Dataset excerpts
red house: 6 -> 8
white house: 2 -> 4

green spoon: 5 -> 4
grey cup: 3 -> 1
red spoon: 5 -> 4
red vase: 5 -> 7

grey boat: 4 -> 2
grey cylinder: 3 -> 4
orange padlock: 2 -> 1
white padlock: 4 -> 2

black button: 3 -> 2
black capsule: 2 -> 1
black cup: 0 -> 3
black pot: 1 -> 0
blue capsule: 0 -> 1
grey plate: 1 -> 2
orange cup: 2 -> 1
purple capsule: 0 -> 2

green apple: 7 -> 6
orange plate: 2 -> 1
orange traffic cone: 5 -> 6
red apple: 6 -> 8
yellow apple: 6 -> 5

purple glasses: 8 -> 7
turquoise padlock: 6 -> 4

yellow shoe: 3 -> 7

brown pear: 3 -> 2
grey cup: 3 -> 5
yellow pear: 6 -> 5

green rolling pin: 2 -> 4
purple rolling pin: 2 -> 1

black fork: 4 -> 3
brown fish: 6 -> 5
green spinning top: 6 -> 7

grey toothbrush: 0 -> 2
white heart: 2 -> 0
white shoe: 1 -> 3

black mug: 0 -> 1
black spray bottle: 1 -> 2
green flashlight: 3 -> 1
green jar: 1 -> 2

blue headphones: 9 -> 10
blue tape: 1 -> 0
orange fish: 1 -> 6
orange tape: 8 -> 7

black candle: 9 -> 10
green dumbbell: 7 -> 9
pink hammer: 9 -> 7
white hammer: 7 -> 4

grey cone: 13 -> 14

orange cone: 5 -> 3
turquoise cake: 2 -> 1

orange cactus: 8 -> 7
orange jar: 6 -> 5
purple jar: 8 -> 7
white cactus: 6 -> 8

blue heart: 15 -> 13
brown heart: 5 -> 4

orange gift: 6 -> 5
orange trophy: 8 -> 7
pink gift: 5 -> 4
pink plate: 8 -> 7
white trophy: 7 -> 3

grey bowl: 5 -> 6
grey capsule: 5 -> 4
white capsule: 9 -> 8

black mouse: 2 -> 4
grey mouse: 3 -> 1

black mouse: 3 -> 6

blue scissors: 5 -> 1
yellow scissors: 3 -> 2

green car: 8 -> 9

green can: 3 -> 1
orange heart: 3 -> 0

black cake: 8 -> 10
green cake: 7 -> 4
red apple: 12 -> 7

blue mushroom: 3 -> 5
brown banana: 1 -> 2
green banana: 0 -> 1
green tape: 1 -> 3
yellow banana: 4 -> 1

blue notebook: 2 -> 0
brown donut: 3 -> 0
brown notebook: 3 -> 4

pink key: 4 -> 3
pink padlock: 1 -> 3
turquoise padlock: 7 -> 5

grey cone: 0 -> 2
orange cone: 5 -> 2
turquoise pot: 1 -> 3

#### Exercise:
Each record above has to be printed again, word for word.

#### Output below:
red house: 6 -> 8
white house: 2 -> 4

green spoon: 5 -> 4
grey cup: 3 -> 1
red spoon: 5 -> 4
red vase: 5 -> 7

grey boat: 4 -> 2
grey cylinder: 3 -> 4
orange padlock: 2 -> 1
white padlock: 4 -> 2

black button: 3 -> 2
black capsule: 2 -> 1
black cup: 0 -> 3
black pot: 1 -> 0
blue capsule: 0 -> 1
grey plate: 1 -> 2
orange cup: 2 -> 1
purple capsule: 0 -> 2

green apple: 7 -> 6
orange plate: 2 -> 1
orange traffic cone: 5 -> 6
red apple: 6 -> 8
yellow apple: 6 -> 5

purple glasses: 8 -> 7
turquoise padlock: 6 -> 4

yellow shoe: 3 -> 7

brown pear: 3 -> 2
grey cup: 3 -> 5
yellow pear: 6 -> 5

green rolling pin: 2 -> 4
purple rolling pin: 2 -> 1

black fork: 4 -> 3
brown fish: 6 -> 5
green spinning top: 6 -> 7

grey toothbrush: 0 -> 2
white heart: 2 -> 0
white shoe: 1 -> 3

black mug: 0 -> 1
black spray bottle: 1 -> 2
green flashlight: 3 -> 1
green jar: 1 -> 2

blue headphones: 9 -> 10
blue tape: 1 -> 0
orange fish: 1 -> 6
orange tape: 8 -> 7

black candle: 9 -> 10
green dumbbell: 7 -> 9
pink hammer: 9 -> 7
white hammer: 7 -> 4

grey cone: 13 -> 14

orange cone: 5 -> 3
turquoise cake: 2 -> 1

orange cactus: 8 -> 7
orange jar: 6 -> 5
purple jar: 8 -> 7
white cactus: 6 -> 8

blue heart: 15 -> 13
brown heart: 5 -> 4

orange gift: 6 -> 5
orange trophy: 8 -> 7
pink gift: 5 -> 4
pink plate: 8 -> 7
white trophy: 7 -> 3

grey bowl: 5 -> 6
grey capsule: 5 -> 4
white capsule: 9 -> 8

black mouse: 2 -> 4
grey mouse: 3 -> 1

black mouse: 3 -> 6

blue scissors: 5 -> 1
yellow scissors: 3 -> 2

green car: 8 -> 9

green can: 3 -> 1
orange heart: 3 -> 0

black cake: 8 -> 10
green cake: 7 -> 4
red apple: 12 -> 7

blue mushroom: 3 -> 5
brown banana: 1 -> 2
green banana: 0 -> 1
green tape: 1 -> 3
yellow banana: 4 -> 1

blue notebook: 2 -> 0
brown donut: 3 -> 0
brown notebook: 3 -> 4

pink key: 4 -> 3
pink padlock: 1 -> 3
turquoise padlock: 7 -> 5

grey cone: 0 -> 2
orange cone: 5 -> 2
turquoise pot: 1 -> 3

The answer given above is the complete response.